Input data -
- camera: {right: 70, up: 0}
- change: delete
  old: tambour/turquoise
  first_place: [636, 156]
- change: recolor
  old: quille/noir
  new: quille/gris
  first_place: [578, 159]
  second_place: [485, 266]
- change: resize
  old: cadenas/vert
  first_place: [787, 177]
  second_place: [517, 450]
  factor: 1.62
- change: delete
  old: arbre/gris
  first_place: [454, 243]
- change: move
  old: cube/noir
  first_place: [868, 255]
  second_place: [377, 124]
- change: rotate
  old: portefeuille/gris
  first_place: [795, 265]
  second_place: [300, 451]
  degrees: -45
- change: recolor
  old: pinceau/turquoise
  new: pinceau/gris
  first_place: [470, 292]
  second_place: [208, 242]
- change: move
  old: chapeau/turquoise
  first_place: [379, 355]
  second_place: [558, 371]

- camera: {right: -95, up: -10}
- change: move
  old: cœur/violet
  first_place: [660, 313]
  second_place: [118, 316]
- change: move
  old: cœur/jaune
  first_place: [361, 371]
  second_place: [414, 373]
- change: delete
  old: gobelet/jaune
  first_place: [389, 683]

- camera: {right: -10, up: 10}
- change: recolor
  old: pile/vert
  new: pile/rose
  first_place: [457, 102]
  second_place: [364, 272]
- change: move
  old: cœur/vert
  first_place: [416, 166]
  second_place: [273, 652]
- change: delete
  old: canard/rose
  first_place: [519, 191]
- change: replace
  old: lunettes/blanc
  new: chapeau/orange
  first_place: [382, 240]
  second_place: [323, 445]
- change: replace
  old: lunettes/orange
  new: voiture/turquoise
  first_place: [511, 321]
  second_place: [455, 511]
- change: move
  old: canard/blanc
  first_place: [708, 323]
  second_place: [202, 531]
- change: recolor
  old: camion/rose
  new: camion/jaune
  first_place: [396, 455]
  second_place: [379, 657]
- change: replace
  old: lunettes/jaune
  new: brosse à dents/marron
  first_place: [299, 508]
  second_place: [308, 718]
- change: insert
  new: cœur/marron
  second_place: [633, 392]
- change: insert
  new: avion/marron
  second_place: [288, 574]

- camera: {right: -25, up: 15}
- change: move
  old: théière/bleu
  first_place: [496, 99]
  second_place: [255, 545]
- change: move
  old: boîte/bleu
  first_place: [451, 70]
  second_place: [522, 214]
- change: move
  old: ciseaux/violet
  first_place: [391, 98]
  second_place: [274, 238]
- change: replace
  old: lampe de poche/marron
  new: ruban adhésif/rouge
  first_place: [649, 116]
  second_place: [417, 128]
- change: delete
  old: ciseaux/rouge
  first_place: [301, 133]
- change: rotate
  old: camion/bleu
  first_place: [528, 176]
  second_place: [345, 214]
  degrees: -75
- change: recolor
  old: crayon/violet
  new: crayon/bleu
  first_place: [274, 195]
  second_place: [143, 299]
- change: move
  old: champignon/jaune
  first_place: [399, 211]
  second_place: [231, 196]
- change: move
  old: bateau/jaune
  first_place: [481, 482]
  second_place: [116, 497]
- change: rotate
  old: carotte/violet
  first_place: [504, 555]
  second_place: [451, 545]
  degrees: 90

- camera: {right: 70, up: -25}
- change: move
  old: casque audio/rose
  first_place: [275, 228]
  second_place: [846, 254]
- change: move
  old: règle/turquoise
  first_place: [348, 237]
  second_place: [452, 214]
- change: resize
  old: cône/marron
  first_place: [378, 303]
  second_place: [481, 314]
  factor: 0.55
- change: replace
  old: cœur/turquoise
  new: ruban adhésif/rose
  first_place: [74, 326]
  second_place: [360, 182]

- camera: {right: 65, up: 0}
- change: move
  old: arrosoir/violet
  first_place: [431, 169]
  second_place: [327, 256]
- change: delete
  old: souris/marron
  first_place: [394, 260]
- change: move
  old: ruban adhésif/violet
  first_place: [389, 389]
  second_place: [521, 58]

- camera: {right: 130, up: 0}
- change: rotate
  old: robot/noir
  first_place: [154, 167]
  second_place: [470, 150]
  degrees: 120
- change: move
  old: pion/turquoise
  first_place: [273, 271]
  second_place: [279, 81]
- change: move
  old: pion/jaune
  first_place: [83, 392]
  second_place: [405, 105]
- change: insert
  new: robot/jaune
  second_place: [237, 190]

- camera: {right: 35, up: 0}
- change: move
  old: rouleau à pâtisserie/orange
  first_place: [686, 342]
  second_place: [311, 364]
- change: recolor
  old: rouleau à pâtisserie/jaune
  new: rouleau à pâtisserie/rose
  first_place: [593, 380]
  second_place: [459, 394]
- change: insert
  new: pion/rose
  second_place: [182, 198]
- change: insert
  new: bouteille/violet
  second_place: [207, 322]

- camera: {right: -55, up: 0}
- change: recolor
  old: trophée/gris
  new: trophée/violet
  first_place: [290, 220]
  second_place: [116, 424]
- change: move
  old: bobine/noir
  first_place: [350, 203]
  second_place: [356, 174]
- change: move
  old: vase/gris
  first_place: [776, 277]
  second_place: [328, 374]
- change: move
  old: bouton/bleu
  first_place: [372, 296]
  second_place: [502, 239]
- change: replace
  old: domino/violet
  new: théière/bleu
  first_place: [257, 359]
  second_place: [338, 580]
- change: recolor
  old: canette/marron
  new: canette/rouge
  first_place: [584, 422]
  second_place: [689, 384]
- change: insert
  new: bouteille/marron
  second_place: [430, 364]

Problem statement - Set down the full listing once more, exactly as written.

Answer for the task -
- camera: {right: 70, up: 0}
- change: delete
  old: tambour/turquoise
  first_place: [636, 156]
- change: recolor
  old: quille/noir
  new: quille/gris
  first_place: [578, 159]
  second_place: [485, 266]
- change: resize
  old: cadenas/vert
  first_place: [787, 177]
  second_place: [517, 450]
  factor: 1.62
- change: delete
  old: arbre/gris
  first_place: [454, 243]
- change: move
  old: cube/noir
  first_place: [868, 255]
  second_place: [377, 124]
- change: rotate
  old: portefeuille/gris
  first_place: [795, 265]
  second_place: [300, 451]
  degrees: -45
- change: recolor
  old: pinceau/turquoise
  new: pinceau/gris
  first_place: [470, 292]
  second_place: [208, 242]
- change: move
  old: chapeau/turquoise
  first_place: [379, 355]
  second_place: [558, 371]

- camera: {right: -95, up: -10}
- change: move
  old: cœur/violet
  first_place: [660, 313]
  second_place: [118, 316]
- change: move
  old: cœur/jaune
  first_place: [361, 371]
  second_place: [414, 373]
- change: delete
  old: gobelet/jaune
  first_place: [389, 683]

- camera: {right: -10, up: 10}
- change: recolor
  old: pile/vert
  new: pile/rose
  first_place: [457, 102]
  second_place: [364, 272]
- change: move
  old: cœur/vert
  first_place: [416, 166]
  second_place: [273, 652]
- change: delete
  old: canard/rose
  first_place: [519, 191]
- change: replace
  old: lunettes/blanc
  new: chapeau/orange
  first_place: [382, 240]
  second_place: [323, 445]
- change: replace
  old: lunettes/orange
  new: voiture/turquoise
  first_place: [511, 321]
  second_place: [455, 511]
- change: move
  old: canard/blanc
  first_place: [708, 323]
  second_place: [202, 531]
- change: recolor
  old: camion/rose
  new: camion/jaune
  first_place: [396, 455]
  second_place: [379, 657]
- change: replace
  old: lunettes/jaune
  new: brosse à dents/marron
  first_place: [299, 508]
  second_place: [308, 718]
- change: insert
  new: cœur/marron
  second_place: [633, 392]
- change: insert
  new: avion/marron
  second_place: [288, 574]

- camera: {right: -25, up: 15}
- change: move
  old: théière/bleu
  first_place: [496, 99]
  second_place: [255, 545]
- change: move
  old: boîte/bleu
  first_place: [451, 70]
  second_place: [522, 214]
- change: move
  old: ciseaux/violet
  first_place: [391, 98]
  second_place: [274, 238]
- change: replace
  old: lampe de poche/marron
  new: ruban adhésif/rouge
  first_place: [649, 116]
  second_place: [417, 128]
- change: delete
  old: ciseaux/rouge
  first_place: [301, 133]
- change: rotate
  old: camion/bleu
  first_place: [528, 176]
  second_place: [345, 214]
  degrees: -75
- change: recolor
  old: crayon/violet
  new: crayon/bleu
  first_place: [274, 195]
  second_place: [143, 299]
- change: move
  old: champignon/jaune
  first_place: [399, 211]
  second_place: [231, 196]
- change: move
  old: bateau/jaune
  first_place: [481, 482]
  second_place: [116, 497]
- change: rotate
  old: carotte/violet
  first_place: [504, 555]
  second_place: [451, 545]
  degrees: 90

- camera: {right: 70, up: -25}
- change: move
  old: casque audio/rose
  first_place: [275, 228]
  second_place: [846, 254]
- change: move
  old: règle/turquoise
  first_place: [348, 237]
  second_place: [452, 214]
- change: resize
  old: cône/marron
  first_place: [378, 303]
  second_place: [481, 314]
  factor: 0.55
- change: replace
  old: cœur/turquoise
  new: ruban adhésif/rose
  first_place: [74, 326]
  second_place: [360, 182]

- camera: {right: 65, up: 0}
- change: move
  old: arrosoir/violet
  first_place: [431, 169]
  second_place: [327, 256]
- change: delete
  old: souris/marron
  first_place: [394, 260]
- change: move
  old: ruban adhésif/violet
  first_place: [389, 389]
  second_place: [521, 58]

- camera: {right: 130, up: 0}
- change: rotate
  old: robot/noir
  first_place: [154, 167]
  second_place: [470, 150]
  degrees: 120
- change: move
  old: pion/turquoise
  first_place: [273, 271]
  second_place: [279, 81]
- change: move
  old: pion/jaune
  first_place: [83, 392]
  second_place: [405, 105]
- change: insert
  new: robot/jaune
  second_place: [237, 190]

- camera: {right: 35, up: 0}
- change: move
  old: rouleau à pâtisserie/orange
  first_place: [686, 342]
  second_place: [311, 364]
- change: recolor
  old: rouleau à pâtisserie/jaune
  new: rouleau à pâtisserie/rose
  first_place: [593, 380]
  second_place: [459, 394]
- change: insert
  new: pion/rose
  second_place: [182, 198]
- change: insert
  new: bouteille/violet
  second_place: [207, 322]

- camera: {right: -55, up: 0}
- change: recolor
  old: trophée/gris
  new: trophée/violet
  first_place: [290, 220]
  second_place: [116, 424]
- change: move
  old: bobine/noir
  first_place: [350, 203]
  second_place: [356, 174]
- change: move
  old: vase/gris
  first_place: [776, 277]
  second_place: [328, 374]
- change: move
  old: bouton/bleu
  first_place: [372, 296]
  second_place: [502, 239]
- change: replace
  old: domino/violet
  new: théière/bleu
  first_place: [257, 359]
  second_place: [338, 580]
- change: recolor
  old: canette/marron
  new: canette/rouge
  first_place: [584, 422]
  second_place: [689, 384]
- change: insert
  new: bouteille/marron
  second_place: [430, 364]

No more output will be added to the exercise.